- **TO BE DONE**: Swap "cyan" for "teal" in every line of the records below, keeping all other text the same, and leave the pictures out.

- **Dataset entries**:
---*---

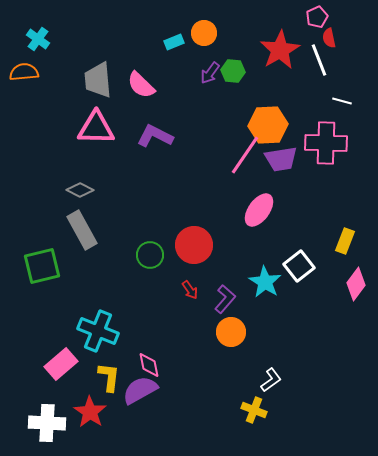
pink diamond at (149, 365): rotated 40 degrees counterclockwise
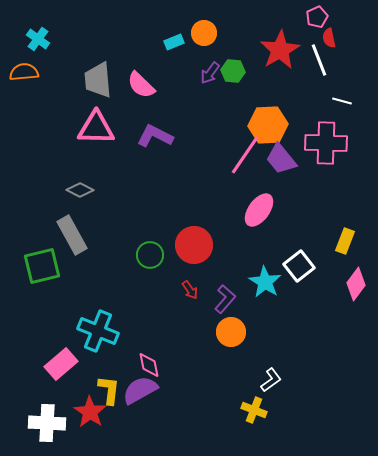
purple trapezoid at (281, 159): rotated 60 degrees clockwise
gray rectangle at (82, 230): moved 10 px left, 5 px down
yellow L-shape at (109, 377): moved 13 px down
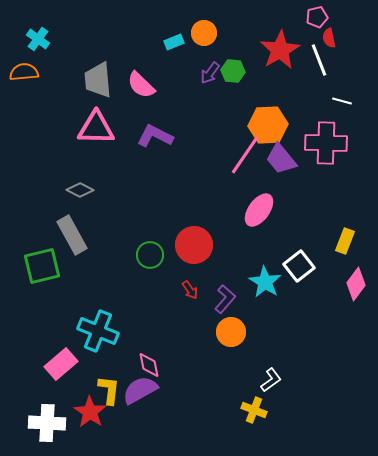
pink pentagon at (317, 17): rotated 10 degrees clockwise
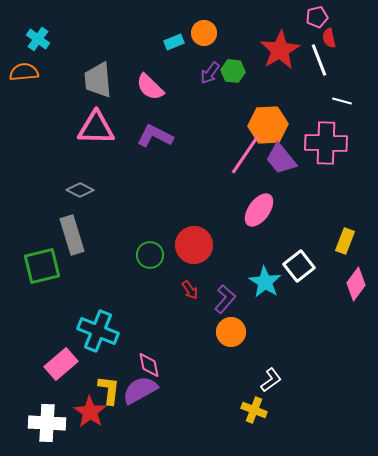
pink semicircle at (141, 85): moved 9 px right, 2 px down
gray rectangle at (72, 235): rotated 12 degrees clockwise
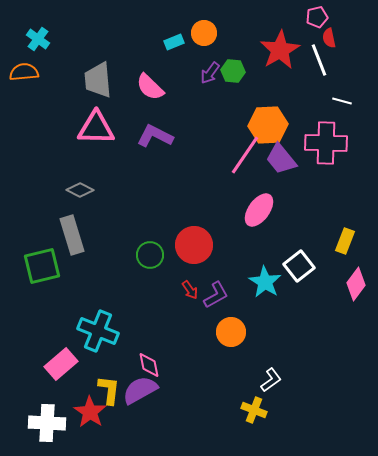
purple L-shape at (225, 299): moved 9 px left, 4 px up; rotated 20 degrees clockwise
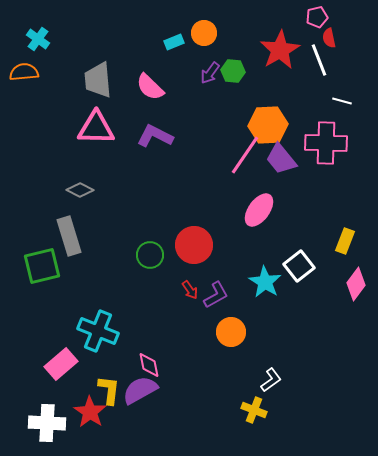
gray rectangle at (72, 235): moved 3 px left, 1 px down
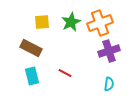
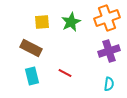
orange cross: moved 7 px right, 5 px up
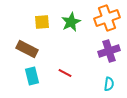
brown rectangle: moved 4 px left, 1 px down
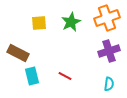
yellow square: moved 3 px left, 1 px down
brown rectangle: moved 9 px left, 4 px down
red line: moved 3 px down
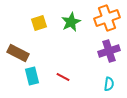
yellow square: rotated 14 degrees counterclockwise
red line: moved 2 px left, 1 px down
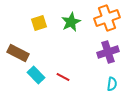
purple cross: moved 1 px left, 1 px down
cyan rectangle: moved 4 px right, 1 px up; rotated 30 degrees counterclockwise
cyan semicircle: moved 3 px right
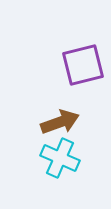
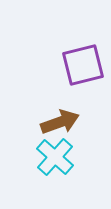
cyan cross: moved 5 px left, 1 px up; rotated 18 degrees clockwise
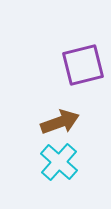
cyan cross: moved 4 px right, 5 px down
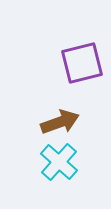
purple square: moved 1 px left, 2 px up
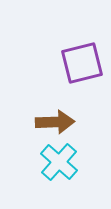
brown arrow: moved 5 px left; rotated 18 degrees clockwise
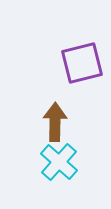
brown arrow: rotated 87 degrees counterclockwise
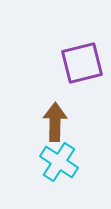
cyan cross: rotated 9 degrees counterclockwise
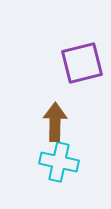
cyan cross: rotated 21 degrees counterclockwise
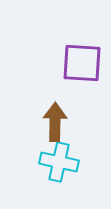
purple square: rotated 18 degrees clockwise
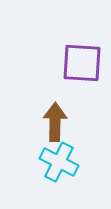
cyan cross: rotated 15 degrees clockwise
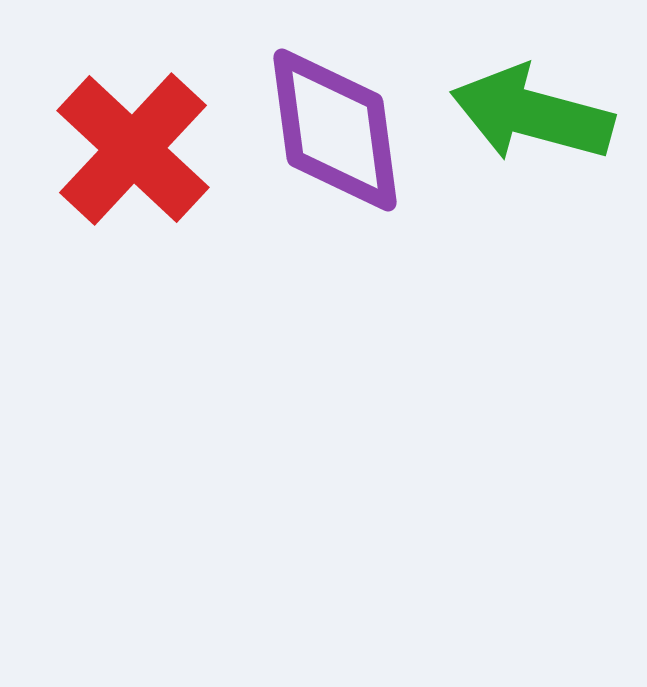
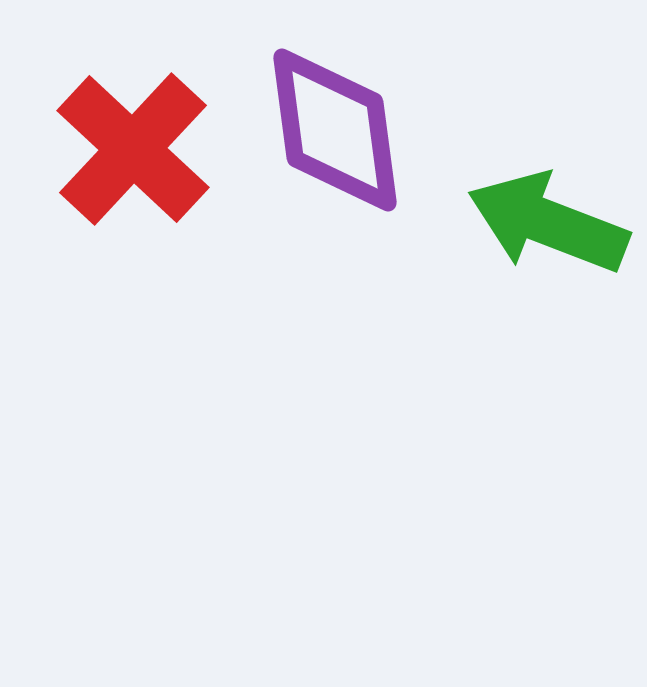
green arrow: moved 16 px right, 109 px down; rotated 6 degrees clockwise
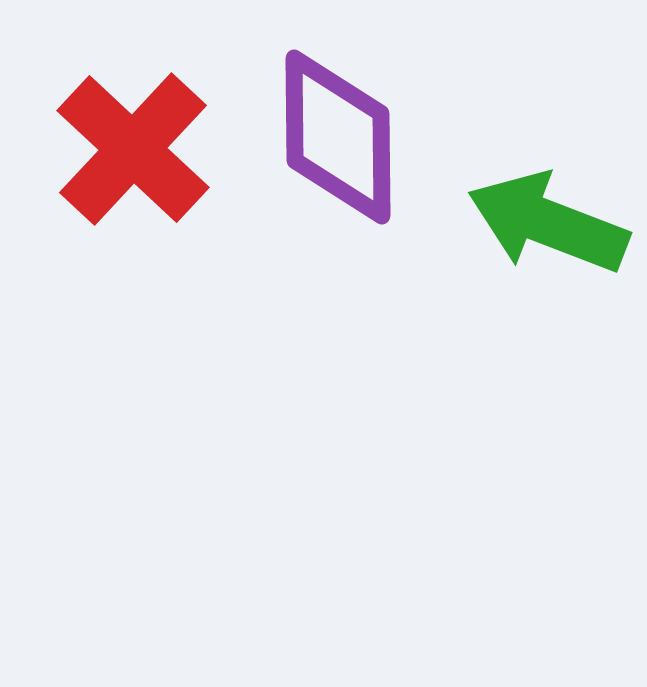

---*---

- **COMPLETE ANSWER**:
pink diamond at (149, 365): rotated 40 degrees counterclockwise
purple trapezoid at (281, 159): rotated 60 degrees clockwise
gray rectangle at (82, 230): moved 10 px left, 5 px down
yellow L-shape at (109, 377): moved 13 px down
pink pentagon at (317, 17): rotated 10 degrees clockwise
pink semicircle at (141, 85): moved 9 px right, 2 px down
gray rectangle at (72, 235): rotated 12 degrees clockwise
purple L-shape at (225, 299): moved 9 px left, 4 px up; rotated 20 degrees clockwise
gray rectangle at (72, 235): moved 3 px left, 1 px down
orange cross: moved 7 px right, 5 px up
brown rectangle: moved 4 px left, 1 px down
yellow square: moved 3 px left, 1 px down
brown rectangle: moved 9 px left, 4 px down
red line: moved 3 px down
yellow square: rotated 14 degrees counterclockwise
red line: moved 2 px left, 1 px down
purple cross: moved 1 px left, 1 px down
teal rectangle: moved 4 px right, 1 px up; rotated 30 degrees counterclockwise
teal semicircle: moved 3 px right
teal cross: moved 5 px left, 1 px up; rotated 18 degrees clockwise
teal cross: moved 4 px right, 5 px down
purple square: moved 1 px left, 2 px up
brown arrow: moved 5 px left; rotated 18 degrees clockwise
brown arrow: rotated 87 degrees counterclockwise
teal cross: rotated 9 degrees counterclockwise
teal cross: rotated 21 degrees counterclockwise
purple square: rotated 18 degrees clockwise
teal cross: rotated 15 degrees clockwise
green arrow: moved 16 px right, 109 px down; rotated 6 degrees clockwise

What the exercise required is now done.